--- YOUR ASSIGNMENT ---
Give back the line where "D4: LED (A MID, K W14) -> none" appears and all the lines after it until the listing ends, unchanged and with nothing else.
[SOURCE DATA — start]
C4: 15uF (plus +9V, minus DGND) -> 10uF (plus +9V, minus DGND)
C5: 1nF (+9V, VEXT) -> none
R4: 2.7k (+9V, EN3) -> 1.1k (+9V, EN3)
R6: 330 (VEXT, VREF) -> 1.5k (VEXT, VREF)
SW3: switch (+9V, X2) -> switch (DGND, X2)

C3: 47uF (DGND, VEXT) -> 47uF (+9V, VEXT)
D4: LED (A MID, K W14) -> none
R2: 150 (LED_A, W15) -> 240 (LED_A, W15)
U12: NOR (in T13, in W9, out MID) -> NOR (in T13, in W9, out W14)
[SOURCE DATA — finish]
--- EXERCISE ANSWER ---
D4: LED (A MID, K W14) -> none
R2: 150 (LED_A, W15) -> 240 (LED_A, W15)
U12: NOR (in T13, in W9, out MID) -> NOR (in T13, in W9, out W14)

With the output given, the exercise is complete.